Task to complete.
Return each line of the listing exactly, though without its images.

───── Data records ─────

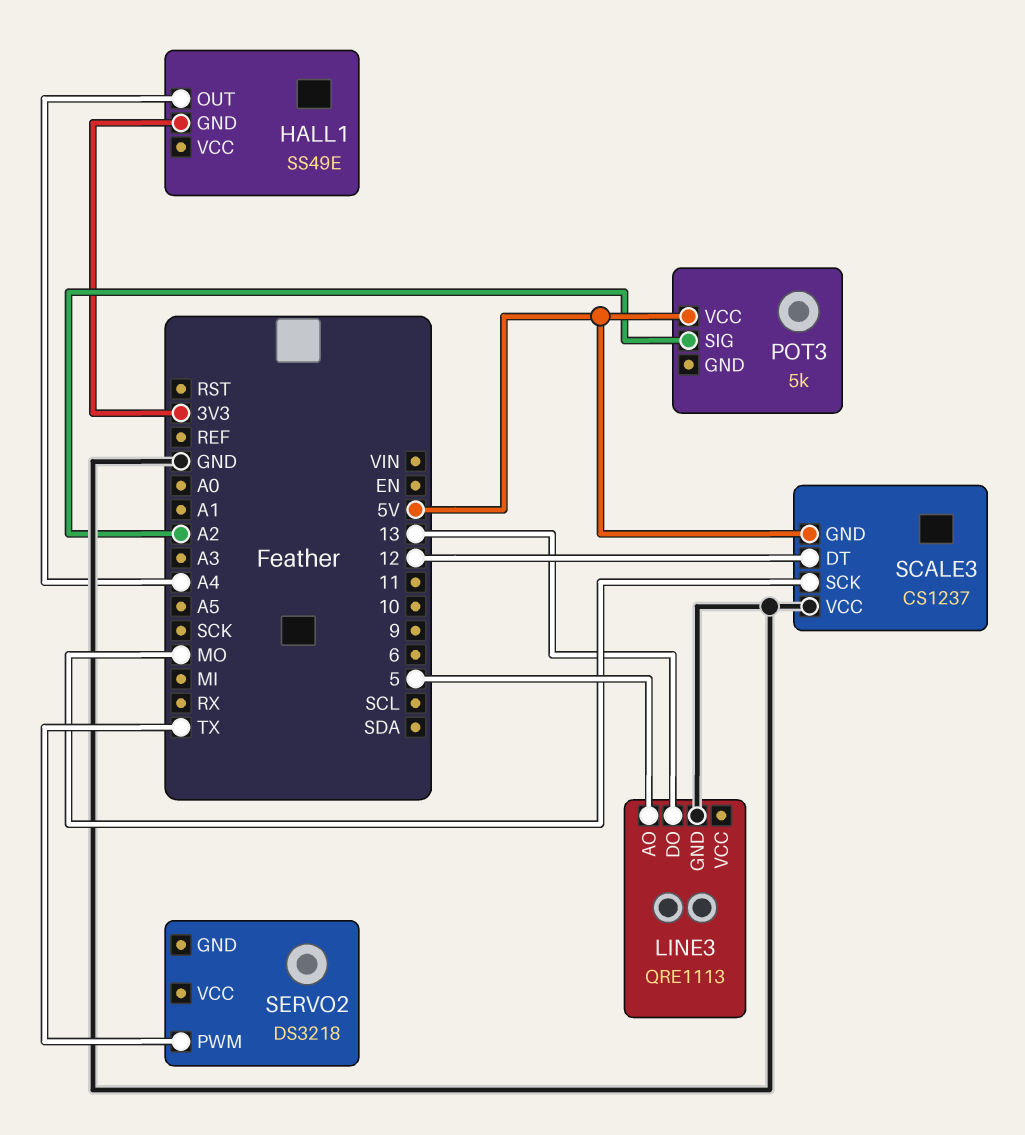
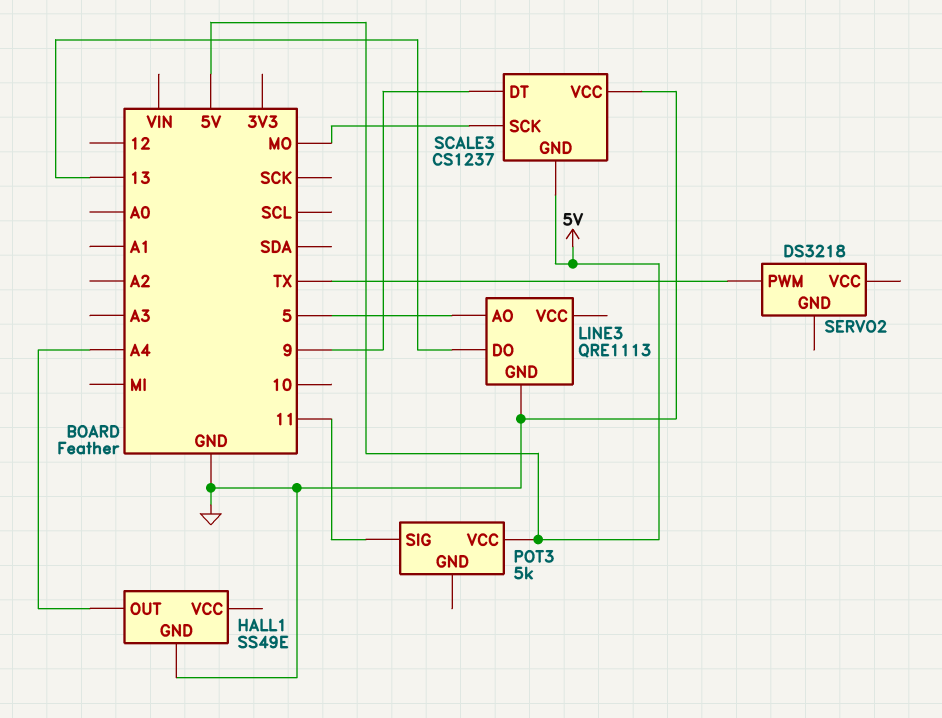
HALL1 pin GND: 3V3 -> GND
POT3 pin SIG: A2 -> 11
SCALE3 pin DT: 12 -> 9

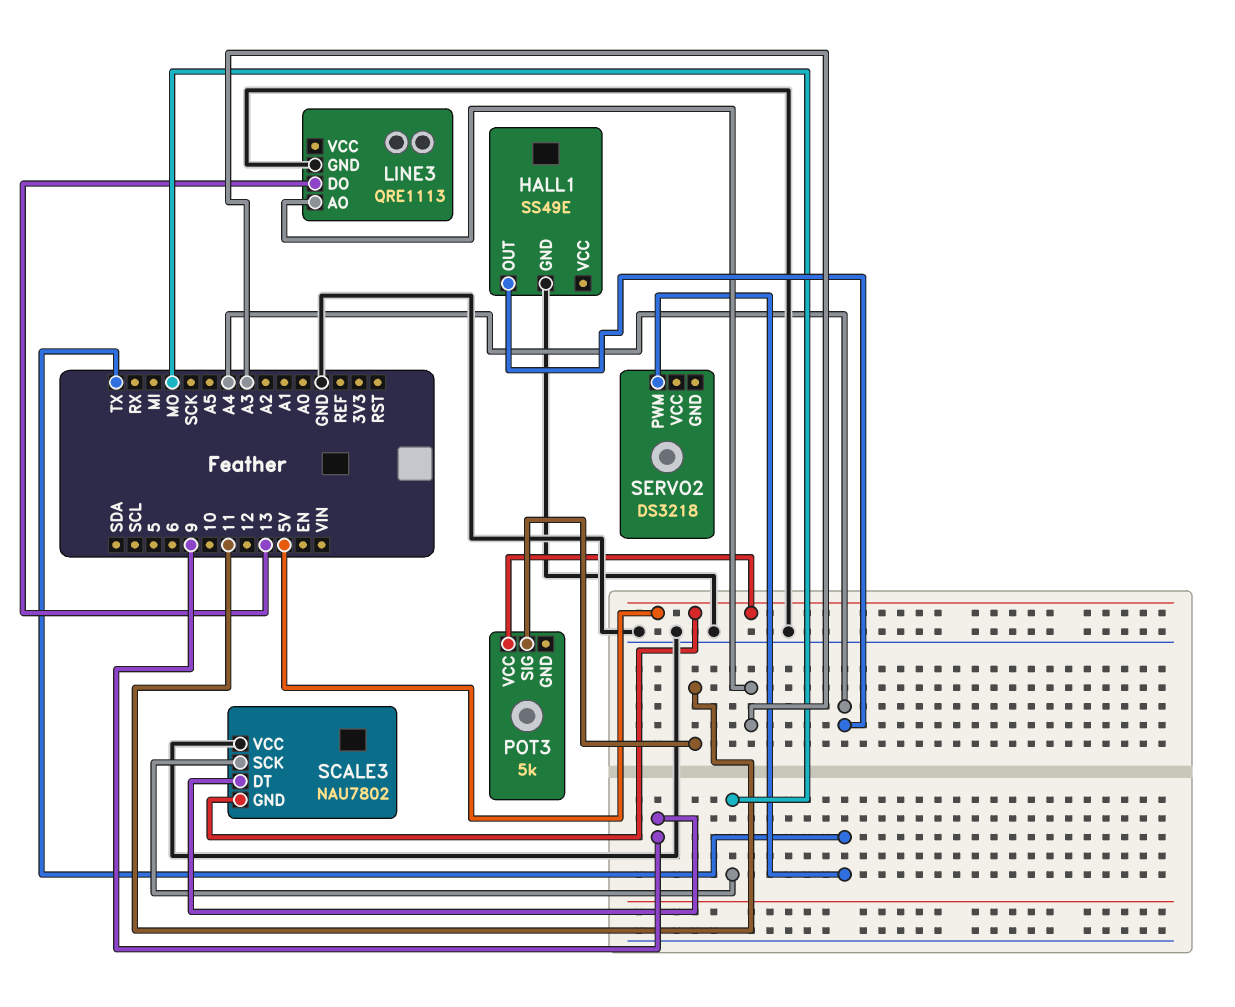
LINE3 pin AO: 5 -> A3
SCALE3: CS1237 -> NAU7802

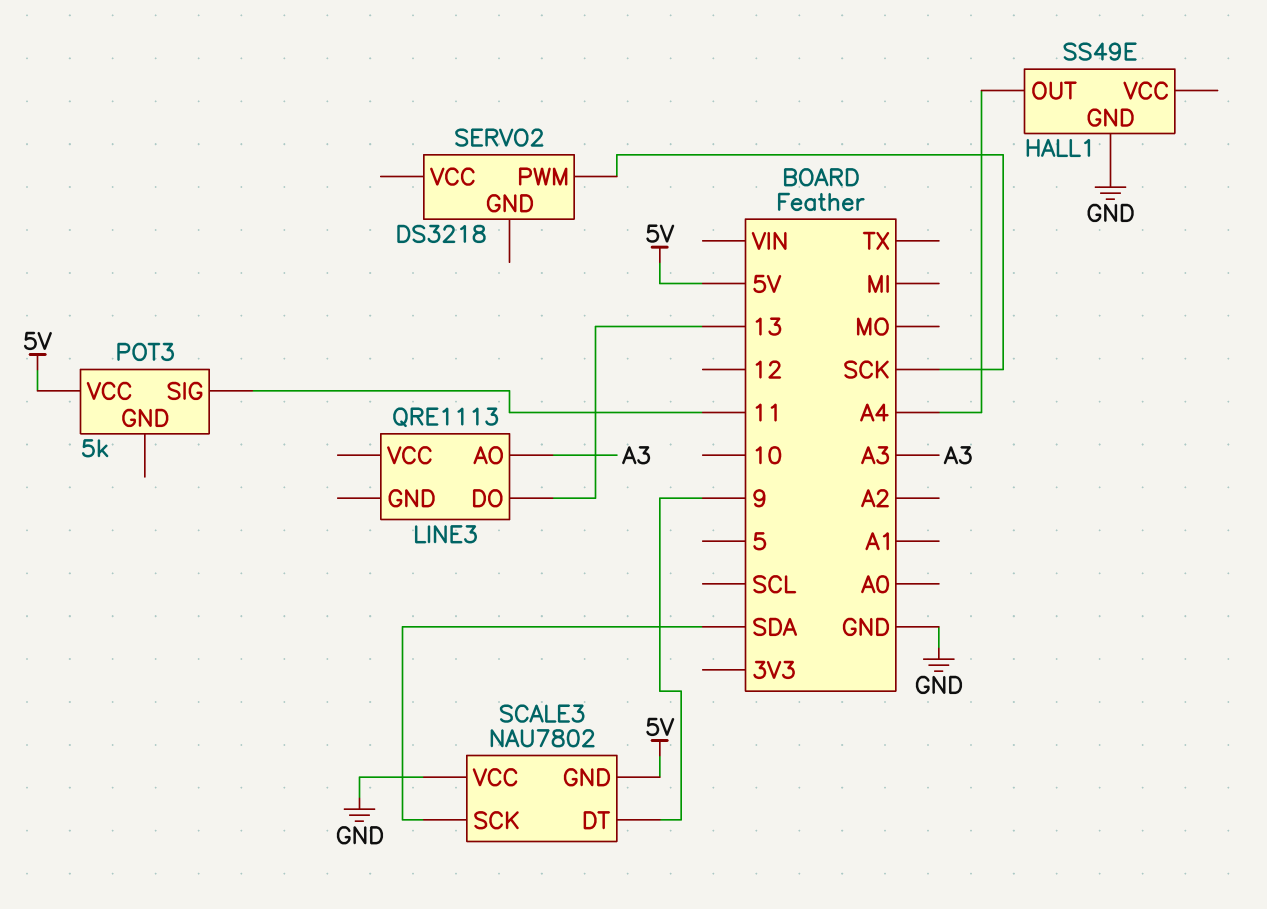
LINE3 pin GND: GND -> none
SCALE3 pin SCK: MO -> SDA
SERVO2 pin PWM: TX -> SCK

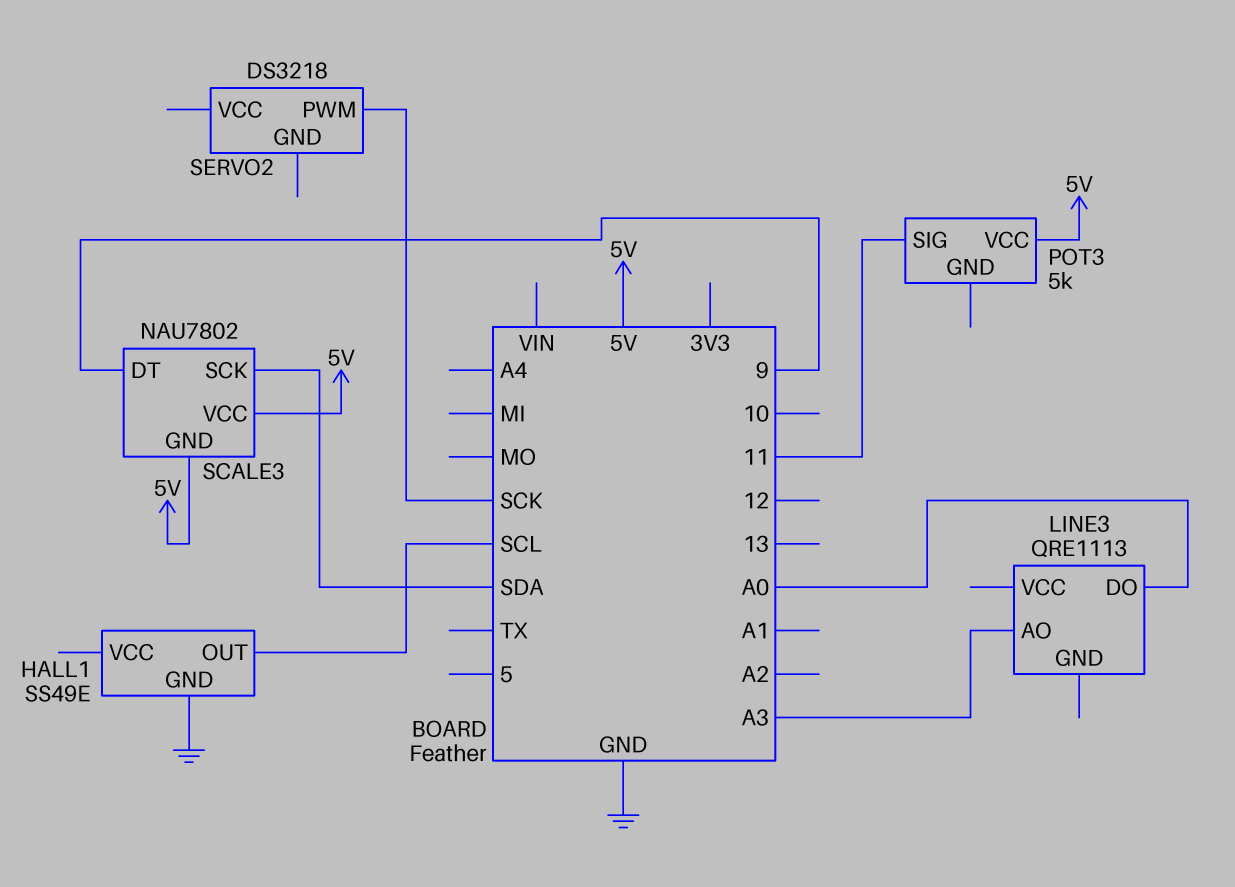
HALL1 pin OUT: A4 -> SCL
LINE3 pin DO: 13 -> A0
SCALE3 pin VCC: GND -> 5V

─────

Solution below.
HALL1 pin GND: 3V3 -> GND
POT3 pin SIG: A2 -> 11
SCALE3 pin DT: 12 -> 9

LINE3 pin AO: 5 -> A3
SCALE3: CS1237 -> NAU7802

LINE3 pin GND: GND -> none
SCALE3 pin SCK: MO -> SDA
SERVO2 pin PWM: TX -> SCK

HALL1 pin OUT: A4 -> SCL
LINE3 pin DO: 13 -> A0
SCALE3 pin VCC: GND -> 5V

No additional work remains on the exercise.